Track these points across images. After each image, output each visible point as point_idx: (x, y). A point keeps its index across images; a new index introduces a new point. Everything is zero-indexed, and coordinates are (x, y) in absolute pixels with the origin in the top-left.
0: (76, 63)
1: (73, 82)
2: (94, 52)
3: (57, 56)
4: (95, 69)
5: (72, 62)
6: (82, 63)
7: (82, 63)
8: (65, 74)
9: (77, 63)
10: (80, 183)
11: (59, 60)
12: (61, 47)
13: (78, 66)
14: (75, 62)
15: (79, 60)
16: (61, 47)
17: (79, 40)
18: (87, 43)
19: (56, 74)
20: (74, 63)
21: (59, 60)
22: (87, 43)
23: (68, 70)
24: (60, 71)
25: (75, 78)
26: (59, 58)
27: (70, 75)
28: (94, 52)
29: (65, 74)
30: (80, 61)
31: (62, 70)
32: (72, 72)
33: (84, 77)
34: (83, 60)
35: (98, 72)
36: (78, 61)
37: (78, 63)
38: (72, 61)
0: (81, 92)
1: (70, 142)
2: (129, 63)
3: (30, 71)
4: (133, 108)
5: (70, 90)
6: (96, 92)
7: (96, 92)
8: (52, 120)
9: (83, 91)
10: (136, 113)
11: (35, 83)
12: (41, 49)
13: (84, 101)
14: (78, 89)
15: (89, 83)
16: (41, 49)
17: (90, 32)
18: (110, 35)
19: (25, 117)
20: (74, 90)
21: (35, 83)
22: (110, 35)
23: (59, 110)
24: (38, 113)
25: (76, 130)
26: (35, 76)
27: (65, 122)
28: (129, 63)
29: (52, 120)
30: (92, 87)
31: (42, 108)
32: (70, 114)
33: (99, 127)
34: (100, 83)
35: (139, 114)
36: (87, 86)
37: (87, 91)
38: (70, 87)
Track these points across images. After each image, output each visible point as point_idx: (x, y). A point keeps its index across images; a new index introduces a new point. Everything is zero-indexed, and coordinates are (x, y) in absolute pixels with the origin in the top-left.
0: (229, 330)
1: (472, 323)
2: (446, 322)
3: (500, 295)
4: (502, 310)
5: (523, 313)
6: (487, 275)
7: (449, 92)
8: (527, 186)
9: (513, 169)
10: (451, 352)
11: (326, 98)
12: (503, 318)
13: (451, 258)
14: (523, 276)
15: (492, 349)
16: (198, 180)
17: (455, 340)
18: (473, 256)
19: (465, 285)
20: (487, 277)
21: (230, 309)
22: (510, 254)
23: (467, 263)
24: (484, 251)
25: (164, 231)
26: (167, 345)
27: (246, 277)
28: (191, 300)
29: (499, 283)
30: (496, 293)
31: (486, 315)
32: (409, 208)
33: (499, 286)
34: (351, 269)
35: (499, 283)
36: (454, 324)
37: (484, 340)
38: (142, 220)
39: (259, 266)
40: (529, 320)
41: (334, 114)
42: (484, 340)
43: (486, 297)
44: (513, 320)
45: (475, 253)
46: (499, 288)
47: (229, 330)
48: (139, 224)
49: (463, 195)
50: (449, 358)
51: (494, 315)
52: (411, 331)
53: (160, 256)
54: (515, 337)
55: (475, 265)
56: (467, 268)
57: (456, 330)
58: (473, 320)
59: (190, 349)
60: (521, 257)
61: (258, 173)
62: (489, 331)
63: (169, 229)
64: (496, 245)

> **Set problem**:
Format every line of the data above as a Markdown table with two columns, Row and Line. Number the rows in order and leave out any blank lines.

> **Expected output**:
| Row | Line |
|---|---|
| 1 | Track these points across images. After each image, output each visible point as point_idx: (x, y). A point keeps its index across images; a new index introduces a new point. Everything is zero-indexed, and coordinates are (x, y) in absolute pixels with the origin in the top-left. |
| 2 | 0: (76, 63) |
| 3 | 1: (73, 82) |
| 4 | 2: (94, 52) |
| 5 | 3: (57, 56) |
| 6 | 4: (95, 69) |
| 7 | 5: (72, 62) |
| 8 | 6: (82, 63) |
| 9 | 7: (82, 63) |
| 10 | 8: (65, 74) |
| 11 | 9: (77, 63) |
| 12 | 10: (80, 183) |
| 13 | 11: (59, 60) |
| 14 | 12: (61, 47) |
| 15 | 13: (78, 66) |
| 16 | 14: (75, 62) |
| 17 | 15: (79, 60) |
| 18 | 16: (61, 47) |
| 19 | 17: (79, 40) |
| 20 | 18: (87, 43) |
| 21 | 19: (56, 74) |
| 22 | 20: (74, 63) |
| 23 | 21: (59, 60) |
| 24 | 22: (87, 43) |
| 25 | 23: (68, 70) |
| 26 | 24: (60, 71) |
| 27 | 25: (75, 78) |
| 28 | 26: (59, 58) |
| 29 | 27: (70, 75) |
| 30 | 28: (94, 52) |
| 31 | 29: (65, 74) |
| 32 | 30: (80, 61) |
| 33 | 31: (62, 70) |
| 34 | 32: (72, 72) |
| 35 | 33: (84, 77) |
| 36 | 34: (83, 60) |
| 37 | 35: (98, 72) |
| 38 | 36: (78, 61) |
| 39 | 37: (78, 63) |
| 40 | 38: (72, 61) |
| 41 | 0: (81, 92) |
| 42 | 1: (70, 142) |
| 43 | 2: (129, 63) |
| 44 | 3: (30, 71) |
| 45 | 4: (133, 108) |
| 46 | 5: (70, 90) |
| 47 | 6: (96, 92) |
| 48 | 7: (96, 92) |
| 49 | 8: (52, 120) |
| 50 | 9: (83, 91) |
| 51 | 10: (136, 113) |
| 52 | 11: (35, 83) |
| 53 | 12: (41, 49) |
| 54 | 13: (84, 101) |
| 55 | 14: (78, 89) |
| 56 | 15: (89, 83) |
| 57 | 16: (41, 49) |
| 58 | 17: (90, 32) |
| 59 | 18: (110, 35) |
| 60 | 19: (25, 117) |
| 61 | 20: (74, 90) |
| 62 | 21: (35, 83) |
| 63 | 22: (110, 35) |
| 64 | 23: (59, 110) |
| 65 | 24: (38, 113) |
| 66 | 25: (76, 130) |
| 67 | 26: (35, 76) |
| 68 | 27: (65, 122) |
| 69 | 28: (129, 63) |
| 70 | 29: (52, 120) |
| 71 | 30: (92, 87) |
| 72 | 31: (42, 108) |
| 73 | 32: (70, 114) |
| 74 | 33: (99, 127) |
| 75 | 34: (100, 83) |
| 76 | 35: (139, 114) |
| 77 | 36: (87, 86) |
| 78 | 37: (87, 91) |
| 79 | 38: (70, 87) |
| 80 | Track these points across images. After each image, output each visible point as point_idx: (x, y). A point keeps its index across images; a new index introduces a new point. Everything is zero-indexed, and coordinates are (x, y) in absolute pixels with the origin in the top-left. |
| 81 | 0: (229, 330) |
| 82 | 1: (472, 323) |
| 83 | 2: (446, 322) |
| 84 | 3: (500, 295) |
| 85 | 4: (502, 310) |
| 86 | 5: (523, 313) |
| 87 | 6: (487, 275) |
| 88 | 7: (449, 92) |
| 89 | 8: (527, 186) |
| 90 | 9: (513, 169) |
| 91 | 10: (451, 352) |
| 92 | 11: (326, 98) |
| 93 | 12: (503, 318) |
| 94 | 13: (451, 258) |
| 95 | 14: (523, 276) |
| 96 | 15: (492, 349) |
| 97 | 16: (198, 180) |
| 98 | 17: (455, 340) |
| 99 | 18: (473, 256) |
| 100 | 19: (465, 285) |
| 101 | 20: (487, 277) |
| 102 | 21: (230, 309) |
| 103 | 22: (510, 254) |
| 104 | 23: (467, 263) |
| 105 | 24: (484, 251) |
| 106 | 25: (164, 231) |
| 107 | 26: (167, 345) |
| 108 | 27: (246, 277) |
| 109 | 28: (191, 300) |
| 110 | 29: (499, 283) |
| 111 | 30: (496, 293) |
| 112 | 31: (486, 315) |
| 113 | 32: (409, 208) |
| 114 | 33: (499, 286) |
| 115 | 34: (351, 269) |
| 116 | 35: (499, 283) |
| 117 | 36: (454, 324) |
| 118 | 37: (484, 340) |
| 119 | 38: (142, 220) |
| 120 | 39: (259, 266) |
| 121 | 40: (529, 320) |
| 122 | 41: (334, 114) |
| 123 | 42: (484, 340) |
| 124 | 43: (486, 297) |
| 125 | 44: (513, 320) |
| 126 | 45: (475, 253) |
| 127 | 46: (499, 288) |
| 128 | 47: (229, 330) |
| 129 | 48: (139, 224) |
| 130 | 49: (463, 195) |
| 131 | 50: (449, 358) |
| 132 | 51: (494, 315) |
| 133 | 52: (411, 331) |
| 134 | 53: (160, 256) |
| 135 | 54: (515, 337) |
| 136 | 55: (475, 265) |
| 137 | 56: (467, 268) |
| 138 | 57: (456, 330) |
| 139 | 58: (473, 320) |
| 140 | 59: (190, 349) |
| 141 | 60: (521, 257) |
| 142 | 61: (258, 173) |
| 143 | 62: (489, 331) |
| 144 | 63: (169, 229) |
| 145 | 64: (496, 245) |